### Task statement
Within the material below, locate the line with "Answer in <instances>...</instances>." and the line with "See the attached", then return those two lines and all lines between them, exactly as written.

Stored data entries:
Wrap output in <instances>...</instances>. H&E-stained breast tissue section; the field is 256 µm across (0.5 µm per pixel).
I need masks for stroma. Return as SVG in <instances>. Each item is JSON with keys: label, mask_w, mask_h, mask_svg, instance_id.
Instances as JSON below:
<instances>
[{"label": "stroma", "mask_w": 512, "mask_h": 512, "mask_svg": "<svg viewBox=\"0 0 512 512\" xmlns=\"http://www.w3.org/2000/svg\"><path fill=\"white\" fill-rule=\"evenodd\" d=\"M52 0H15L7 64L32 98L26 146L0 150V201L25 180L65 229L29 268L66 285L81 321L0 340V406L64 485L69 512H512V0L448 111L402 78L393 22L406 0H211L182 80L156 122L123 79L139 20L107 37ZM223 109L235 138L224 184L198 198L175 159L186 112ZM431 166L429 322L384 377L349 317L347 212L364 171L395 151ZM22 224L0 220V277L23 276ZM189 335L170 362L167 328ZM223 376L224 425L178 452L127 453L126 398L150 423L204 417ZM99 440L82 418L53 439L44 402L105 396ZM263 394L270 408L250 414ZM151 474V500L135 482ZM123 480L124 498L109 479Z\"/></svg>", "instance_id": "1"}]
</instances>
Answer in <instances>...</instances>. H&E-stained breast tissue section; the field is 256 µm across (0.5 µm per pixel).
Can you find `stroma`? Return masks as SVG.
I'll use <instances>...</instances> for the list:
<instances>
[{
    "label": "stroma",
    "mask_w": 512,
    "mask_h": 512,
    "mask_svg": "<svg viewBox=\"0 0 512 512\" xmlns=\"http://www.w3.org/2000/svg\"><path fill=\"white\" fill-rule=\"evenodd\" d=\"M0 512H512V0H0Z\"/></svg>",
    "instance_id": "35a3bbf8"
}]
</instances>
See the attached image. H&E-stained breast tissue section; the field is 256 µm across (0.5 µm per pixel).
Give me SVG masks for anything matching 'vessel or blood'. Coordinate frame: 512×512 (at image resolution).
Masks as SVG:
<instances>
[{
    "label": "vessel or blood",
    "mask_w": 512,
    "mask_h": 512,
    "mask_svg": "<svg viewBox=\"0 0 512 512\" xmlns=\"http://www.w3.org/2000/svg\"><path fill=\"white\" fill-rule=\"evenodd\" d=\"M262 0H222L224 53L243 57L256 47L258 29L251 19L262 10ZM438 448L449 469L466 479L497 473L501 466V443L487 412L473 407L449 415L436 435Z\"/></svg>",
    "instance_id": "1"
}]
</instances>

### Answer to this exercise
Answer in <instances>...</instances>. H&E-stained breast tissue section; the field is 256 µm across (0.5 µm per pixel).
Can you find `stroma`? Return masks as SVG.
I'll use <instances>...</instances> for the list:
<instances>
[{
    "label": "stroma",
    "mask_w": 512,
    "mask_h": 512,
    "mask_svg": "<svg viewBox=\"0 0 512 512\" xmlns=\"http://www.w3.org/2000/svg\"><path fill=\"white\" fill-rule=\"evenodd\" d=\"M0 512H512V0H0Z\"/></svg>",
    "instance_id": "35a3bbf8"
}]
</instances>
See the attached image. H&E-stained breast tissue section; the field is 256 µm across (0.5 µm per pixel).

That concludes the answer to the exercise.